**SUPPLIED RECORDS:**

---

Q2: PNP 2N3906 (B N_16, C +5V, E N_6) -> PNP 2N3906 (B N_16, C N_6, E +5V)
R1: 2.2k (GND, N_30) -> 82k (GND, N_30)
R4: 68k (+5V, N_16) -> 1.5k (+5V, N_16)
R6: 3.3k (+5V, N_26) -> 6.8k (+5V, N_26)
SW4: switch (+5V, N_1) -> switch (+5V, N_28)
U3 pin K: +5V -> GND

---

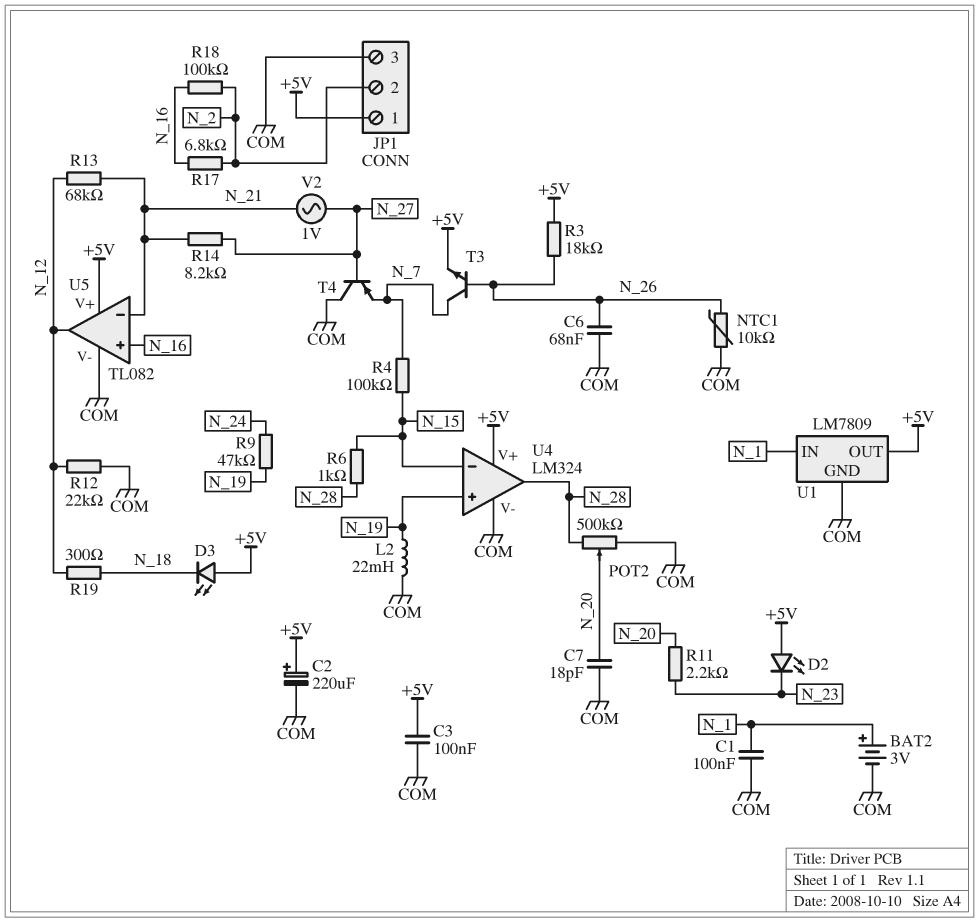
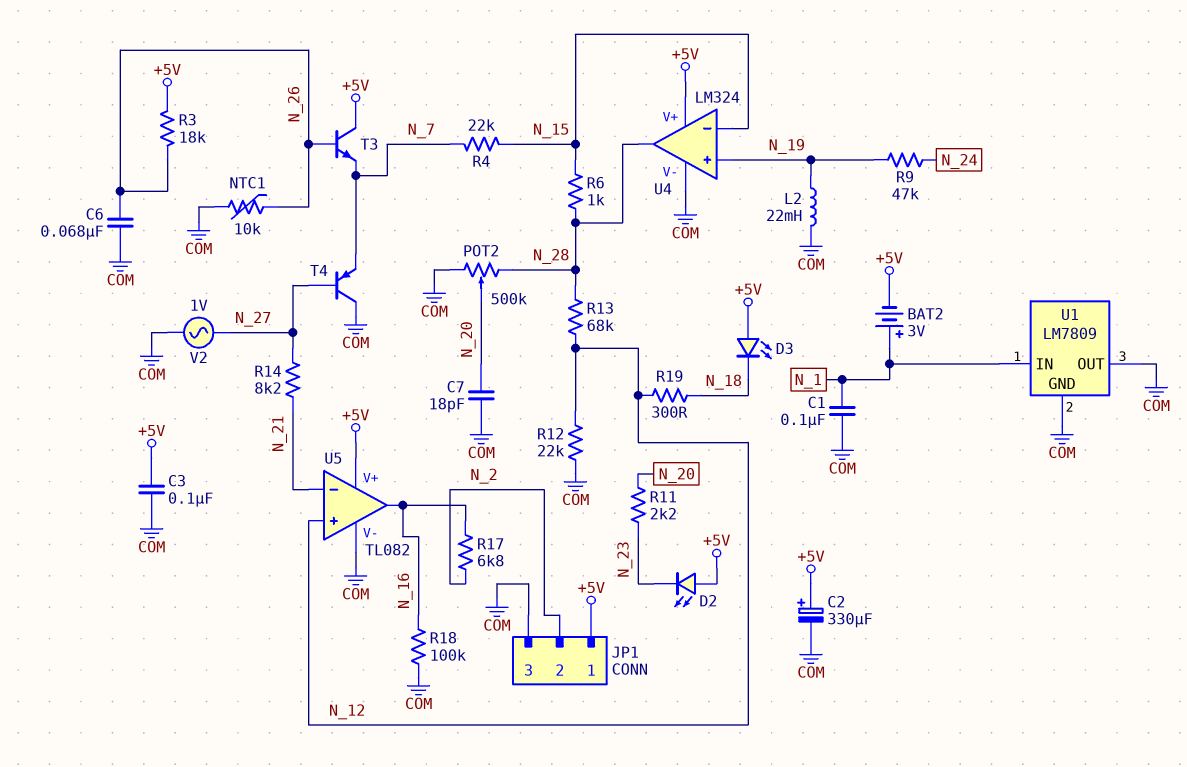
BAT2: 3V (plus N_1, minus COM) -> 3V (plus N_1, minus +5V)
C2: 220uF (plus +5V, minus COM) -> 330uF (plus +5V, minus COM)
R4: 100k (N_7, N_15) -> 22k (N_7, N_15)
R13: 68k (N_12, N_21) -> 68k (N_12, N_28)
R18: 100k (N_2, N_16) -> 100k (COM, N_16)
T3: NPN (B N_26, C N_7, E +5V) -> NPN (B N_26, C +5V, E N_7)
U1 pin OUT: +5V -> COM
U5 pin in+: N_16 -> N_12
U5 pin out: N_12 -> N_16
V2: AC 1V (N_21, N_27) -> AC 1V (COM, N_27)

---

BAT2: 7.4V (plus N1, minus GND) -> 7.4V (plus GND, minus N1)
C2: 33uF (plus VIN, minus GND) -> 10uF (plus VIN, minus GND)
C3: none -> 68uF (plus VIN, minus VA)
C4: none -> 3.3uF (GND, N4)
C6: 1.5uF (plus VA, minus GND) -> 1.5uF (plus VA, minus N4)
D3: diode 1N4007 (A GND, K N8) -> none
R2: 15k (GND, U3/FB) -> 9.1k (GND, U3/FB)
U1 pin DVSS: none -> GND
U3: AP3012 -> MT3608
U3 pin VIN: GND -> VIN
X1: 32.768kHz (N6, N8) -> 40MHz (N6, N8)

---

Only the number is wanted: how many lines in the data include the string "plus"?

6